EXERCISE PROMPT: Would you restate all of the entries verbatim, minus any images?

(Change detection data)
--------------------------------

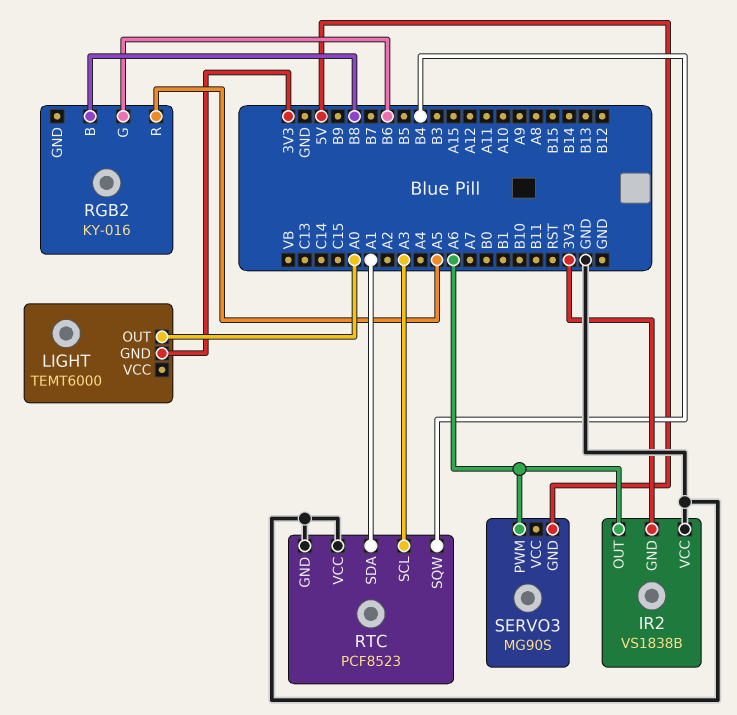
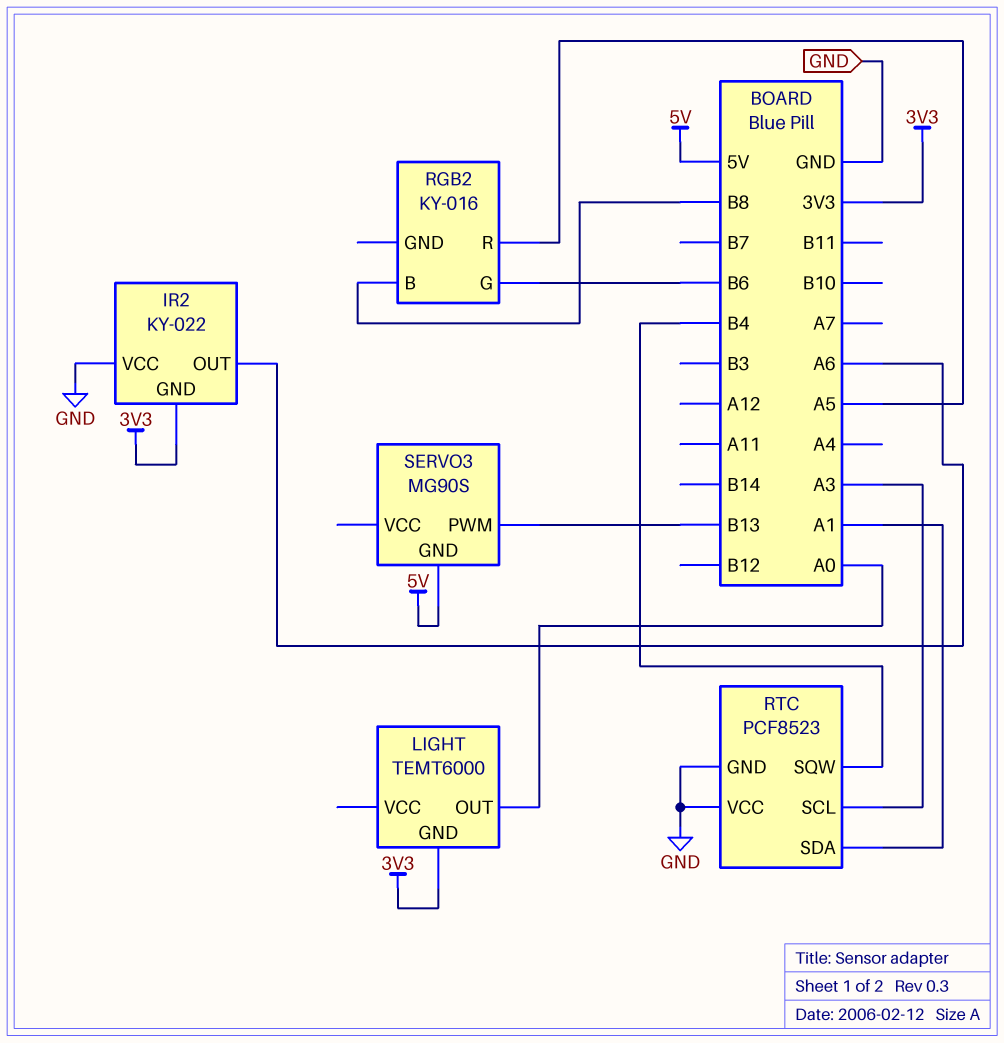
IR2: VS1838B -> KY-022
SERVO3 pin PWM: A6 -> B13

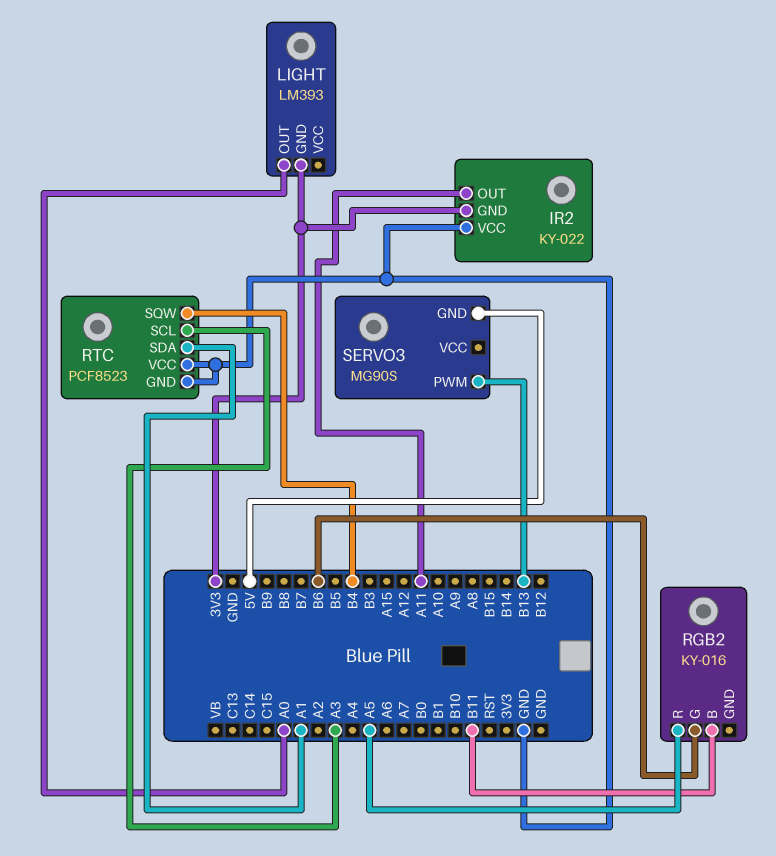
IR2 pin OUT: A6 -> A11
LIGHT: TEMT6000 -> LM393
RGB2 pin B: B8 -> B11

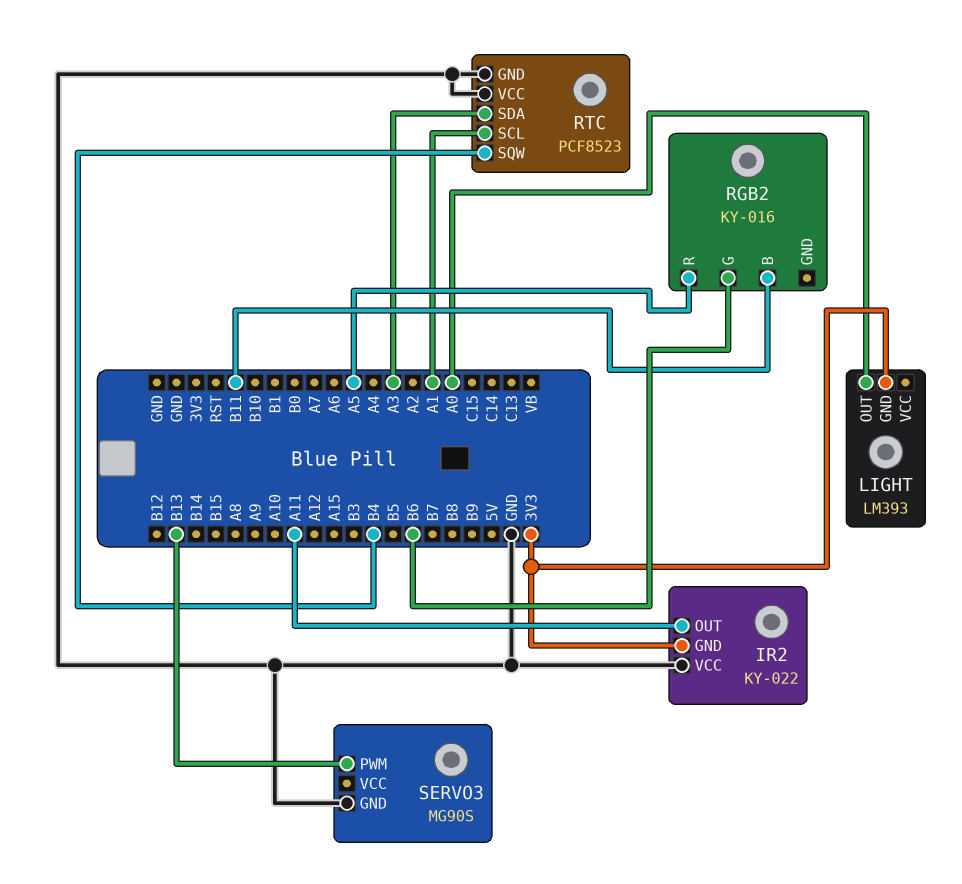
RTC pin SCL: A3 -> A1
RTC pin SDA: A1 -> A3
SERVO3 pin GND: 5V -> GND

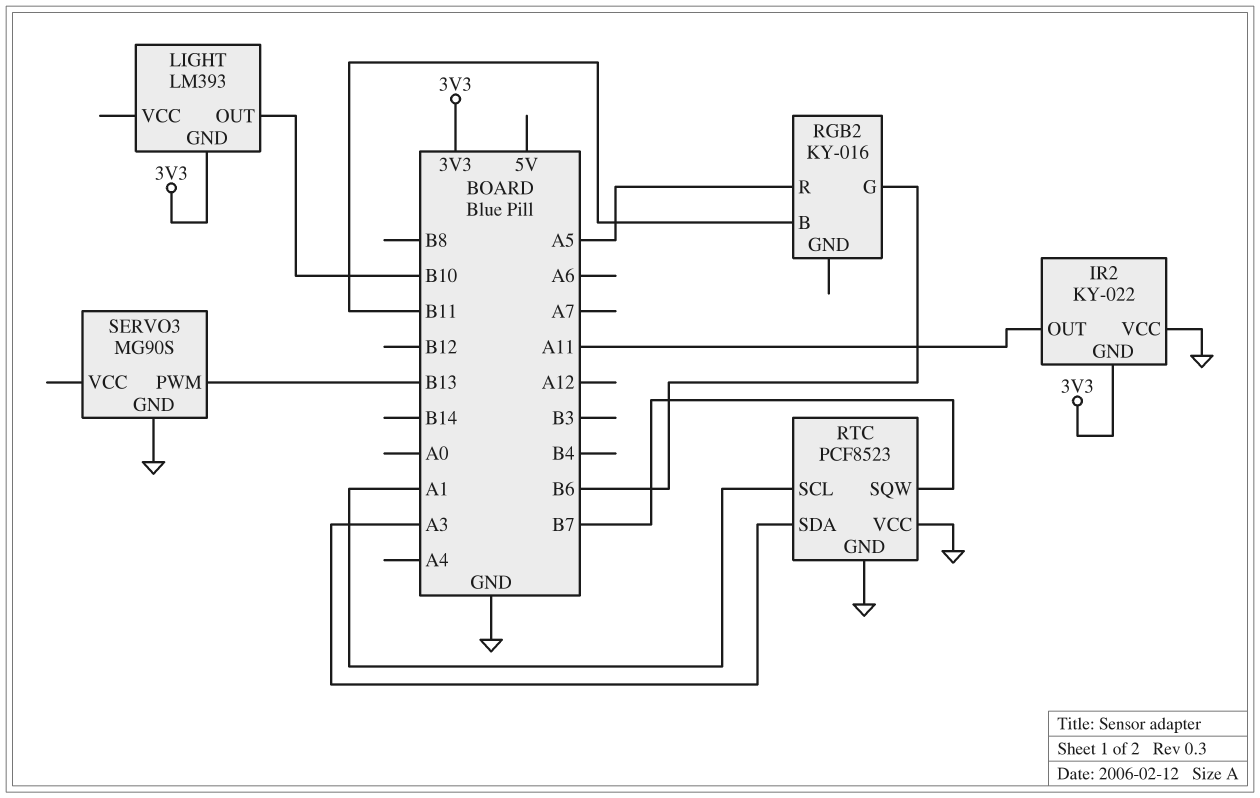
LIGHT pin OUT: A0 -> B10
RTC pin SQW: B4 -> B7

--------------------------------

EXERCISE RESULT:
IR2: VS1838B -> KY-022
SERVO3 pin PWM: A6 -> B13

IR2 pin OUT: A6 -> A11
LIGHT: TEMT6000 -> LM393
RGB2 pin B: B8 -> B11

RTC pin SCL: A3 -> A1
RTC pin SDA: A1 -> A3
SERVO3 pin GND: 5V -> GND

LIGHT pin OUT: A0 -> B10
RTC pin SQW: B4 -> B7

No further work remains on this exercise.